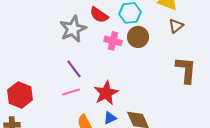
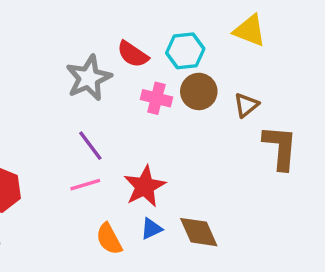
brown triangle: (176, 26) -> (246, 105), moved

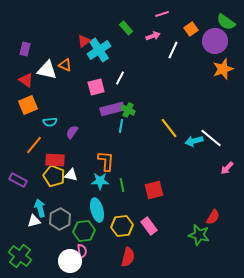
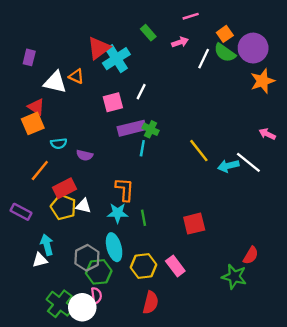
green semicircle: (226, 22) -> (225, 53), moved
red triangle: (84, 41) -> (99, 48), size x1.5
red triangle: (26, 80) -> (36, 107), moved
purple semicircle: (72, 132) -> (85, 155), turned -112
red rectangle: (55, 160) -> (65, 188), turned -30
pink arrow: (227, 168) -> (267, 134), moved, turned 72
red square: (154, 190) -> (194, 224), moved
gray hexagon: (60, 219) -> (87, 258), moved
green cross: (20, 256) -> (60, 304), moved

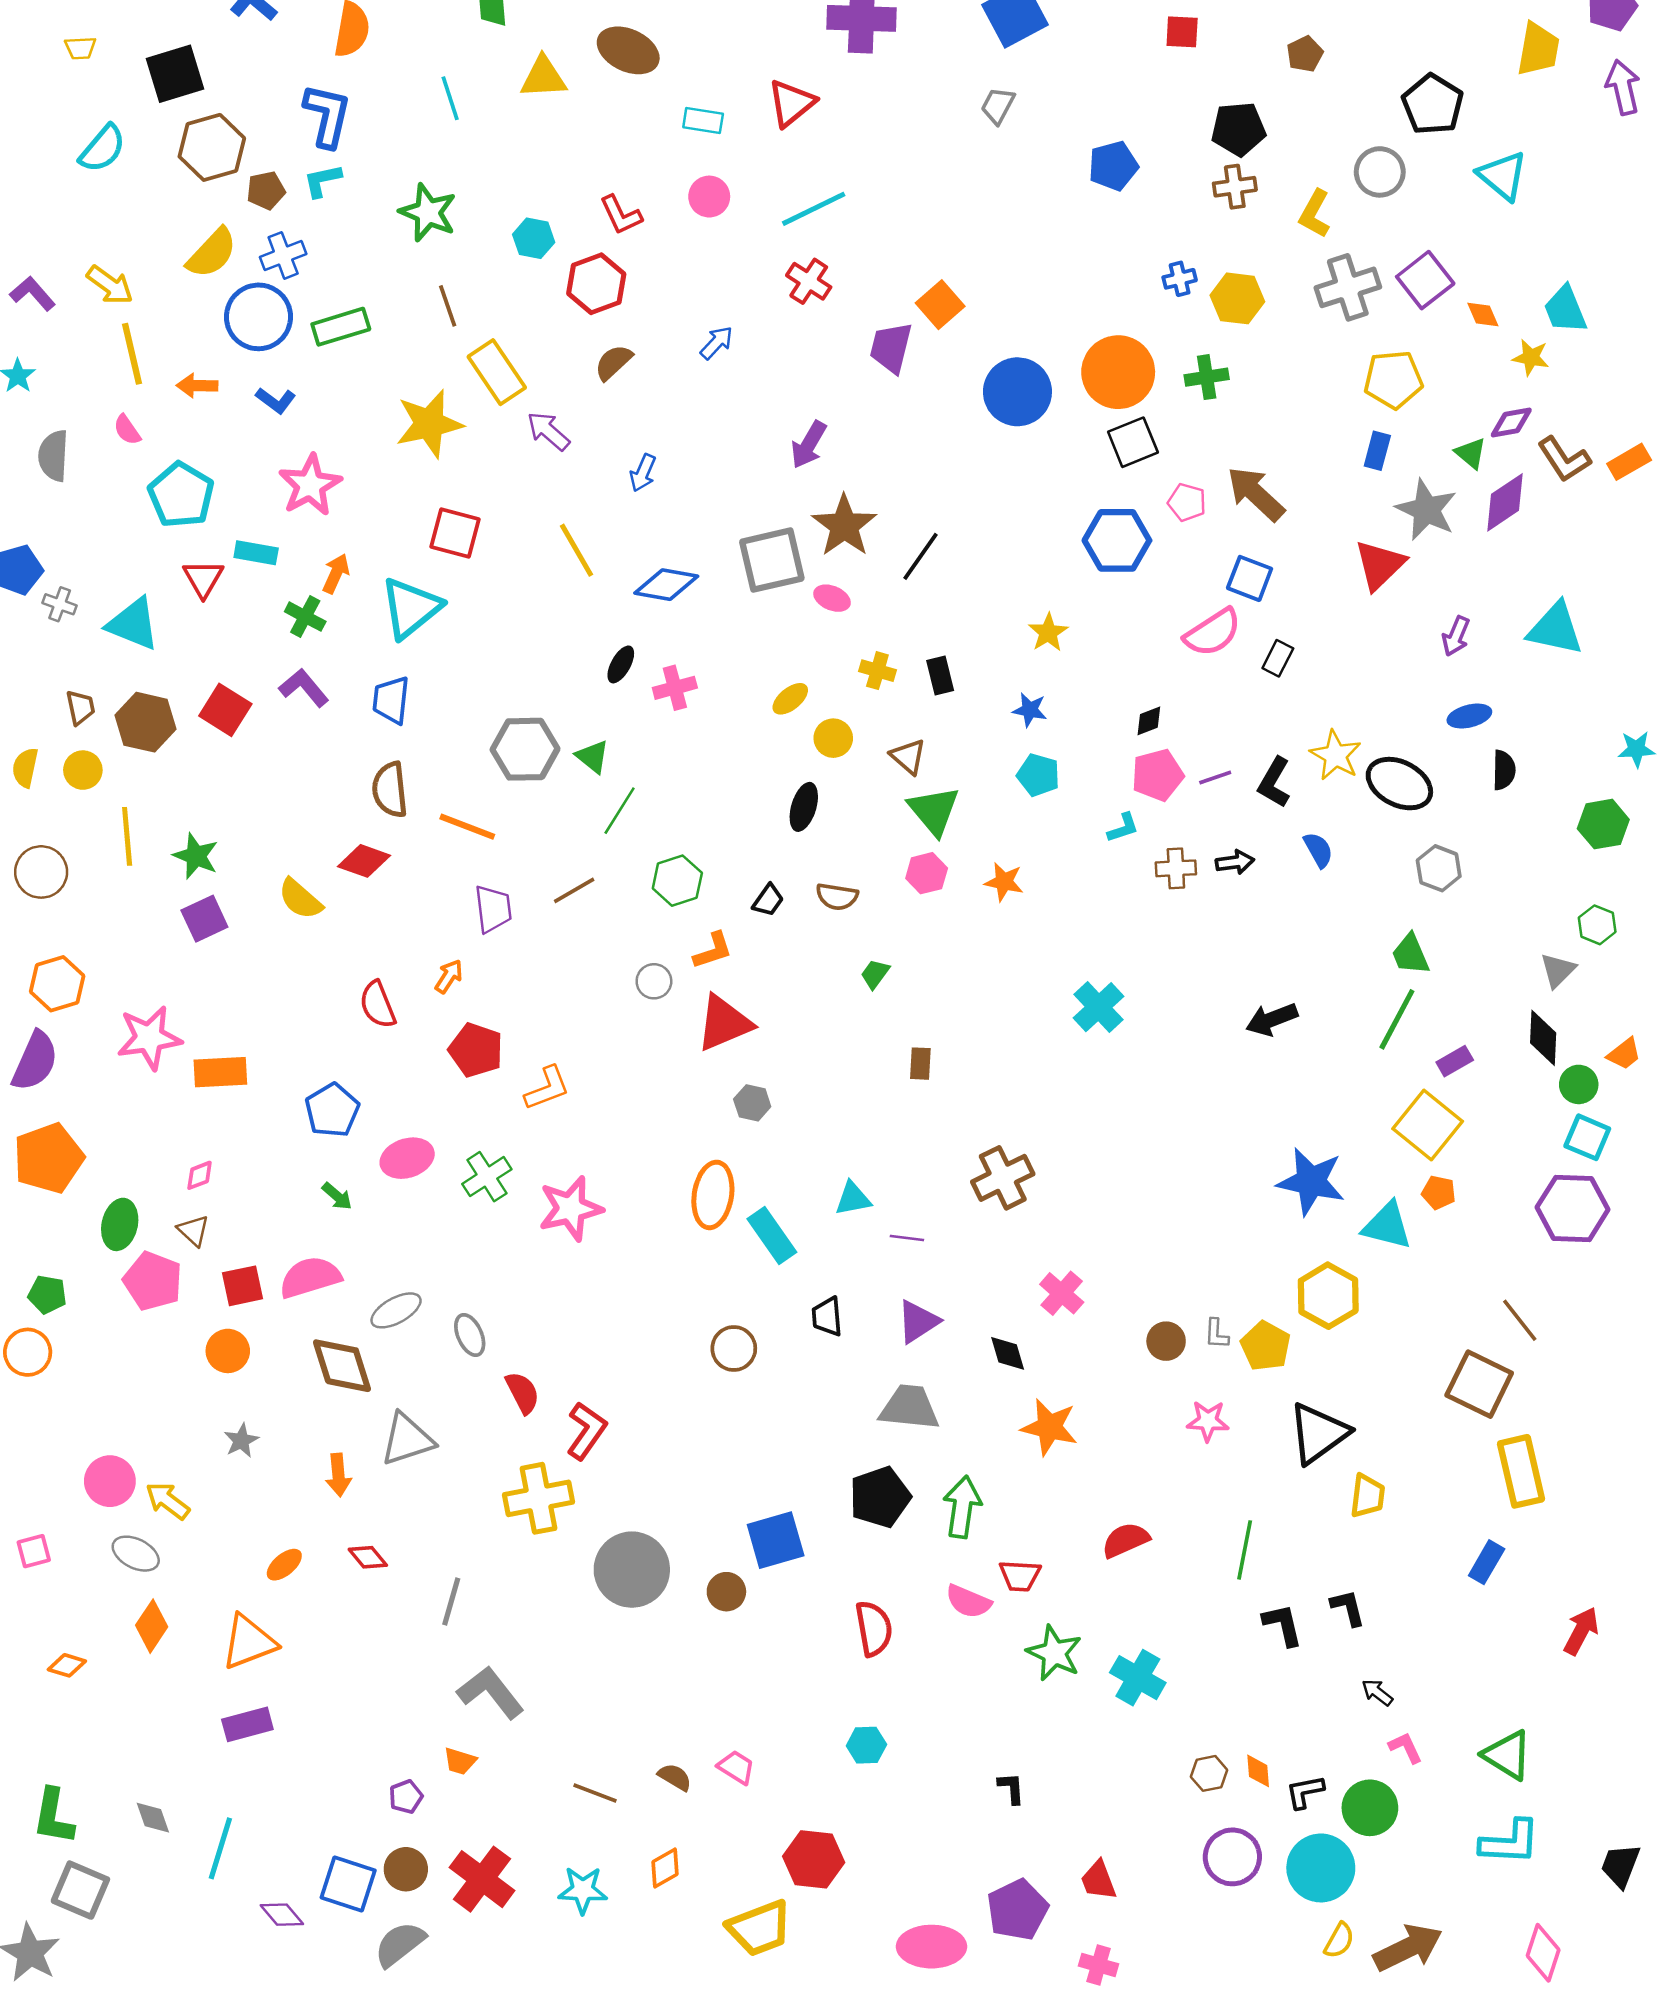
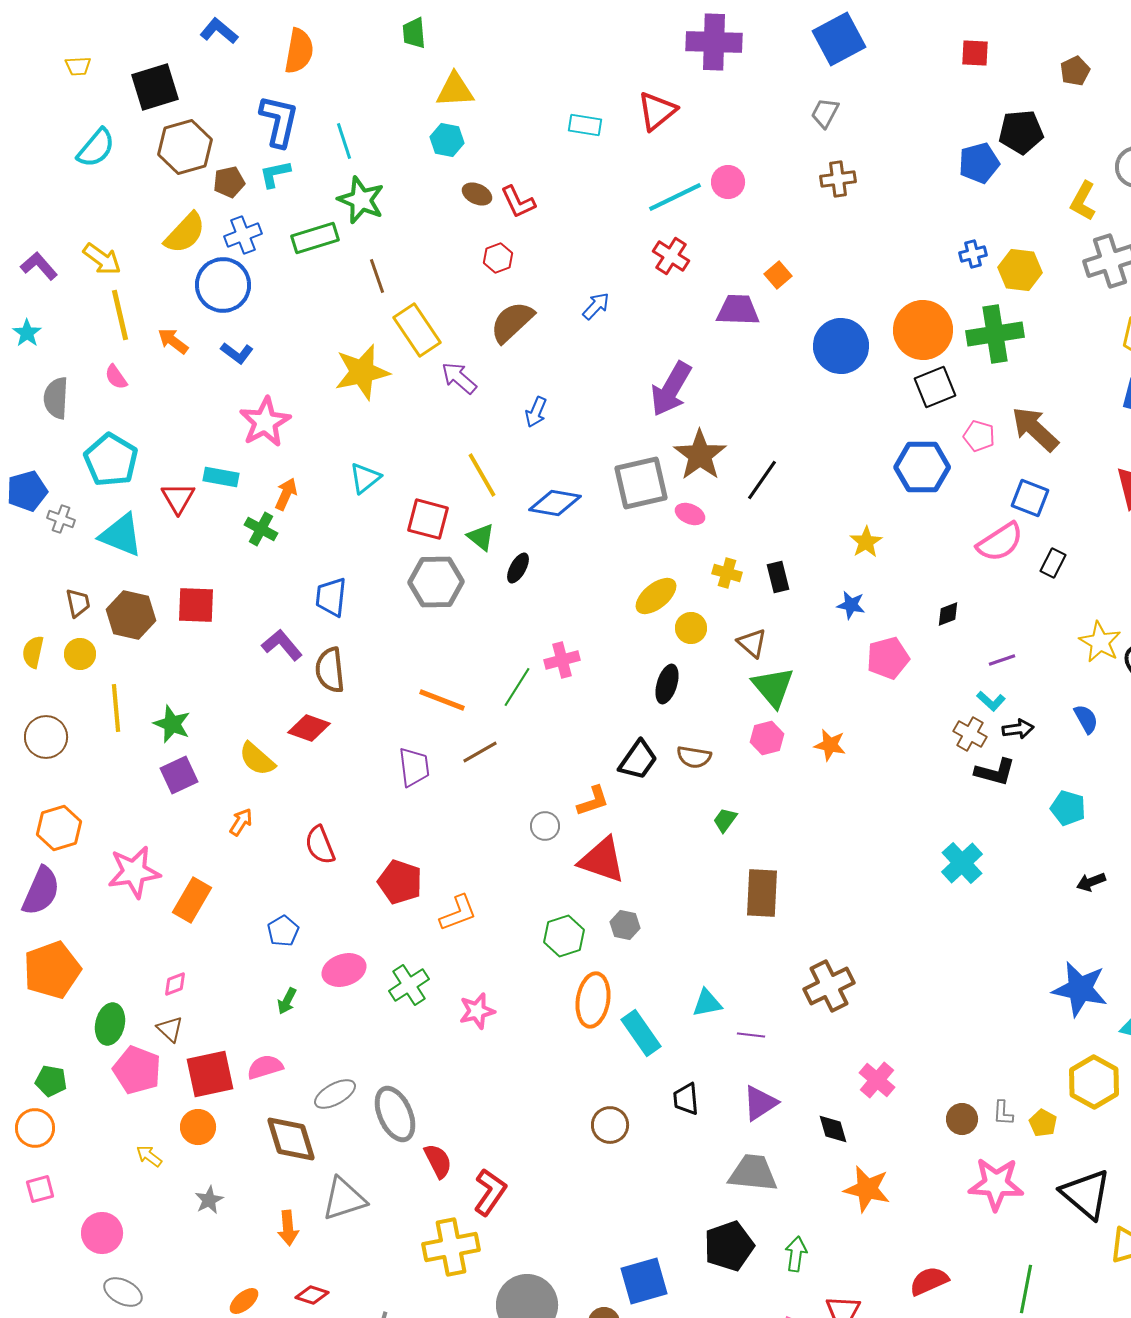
brown ellipse: (628, 50) -> (477, 194), moved, size x0.6
cyan line: (450, 98) -> (344, 141), moved
blue pentagon: (1113, 166) -> (979, 163), moved
brown cross: (1235, 187) -> (838, 179), moved
pink circle: (709, 197) -> (728, 182), moved
cyan hexagon: (534, 238) -> (447, 140), moved
red hexagon: (596, 284) -> (498, 258), size x0.6
orange square: (940, 305) -> (778, 275), size x0.7
green rectangle: (341, 327) -> (315, 238), moved
purple trapezoid: (891, 348) -> (738, 310), turned 78
brown semicircle: (613, 362) -> (512, 322), size x1.4
green cross: (1207, 377) -> (995, 334), size x1.6
orange arrow: (197, 386) -> (173, 341), turned 36
purple arrow: (809, 445) -> (671, 389), size x1.4
cyan pentagon: (181, 495) -> (111, 460), moved
red square: (455, 533) -> (428, 519), moved
cyan triangle: (411, 608) -> (365, 478), moved, size x0.6
purple L-shape: (304, 688) -> (282, 645), moved
pink cross: (675, 688) -> (562, 660), moved
yellow ellipse: (790, 699) -> (656, 596), size x1.4
red square: (225, 710) -> (196, 605), turned -30
gray hexagon: (525, 749) -> (436, 582), moved
green triangle: (593, 757) -> (481, 537), moved
cyan pentagon: (1038, 775) -> (1068, 808), moved
pink pentagon: (1157, 775) -> (888, 658), moved
black L-shape: (1274, 782) -> (995, 772), moved, turned -105
orange line: (467, 827) -> (442, 700), moved
cyan L-shape: (1123, 828) -> (991, 701), moved, turned 60
brown cross: (1176, 868) -> (970, 734), turned 32
green hexagon: (677, 881) -> (564, 936), moved
black trapezoid: (768, 900) -> (638, 760), size x1.5
orange arrow: (449, 976) -> (241, 822), moved
cyan cross: (1099, 1007) -> (962, 863), moved
black arrow: (1272, 1019) -> (1091, 882), moved, size x0.7
red triangle: (724, 1023) -> (602, 860), turned 42
brown rectangle: (920, 1064) -> (762, 893), size x1.8
orange rectangle: (220, 1072) -> (192, 900), turned -57
blue pentagon: (332, 1110) -> (283, 931), size x0.7
green arrow: (337, 1196) -> (287, 1001), turned 76
pink star: (570, 1208) -> (477, 1011), size x0.7
pink semicircle: (310, 1277) -> (265, 1067), size x0.7
red square: (243, 1286) -> (210, 1074), size x1.4
gray ellipse: (470, 1335) -> (395, 1114), size x1.6
yellow pentagon: (1266, 1346) -> (1043, 1123), size x0.7
pink star: (1208, 1421) -> (996, 1184), size x1.6
black triangle: (1318, 1433) -> (1086, 1194), turned -44
yellow arrow: (168, 1501) -> (149, 1156), moved, size x0.7
green arrow: (962, 1507) -> (796, 1254), size x0.7
pink square: (34, 1551) -> (40, 1189), moved
red diamond: (368, 1557) -> (312, 1295), turned -32

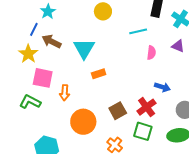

==================================================

From the entries above, extract only the lines running from the one containing "cyan L-shape: (1123, 828)" through the one containing "cyan cross: (1099, 1007) -> (962, 863), moved", inclusive.

#### RESPONSE BOX:
cyan L-shape: (1123, 828) -> (991, 701), moved, turned 60
brown cross: (1176, 868) -> (970, 734), turned 32
green hexagon: (677, 881) -> (564, 936), moved
black trapezoid: (768, 900) -> (638, 760), size x1.5
orange arrow: (449, 976) -> (241, 822), moved
cyan cross: (1099, 1007) -> (962, 863), moved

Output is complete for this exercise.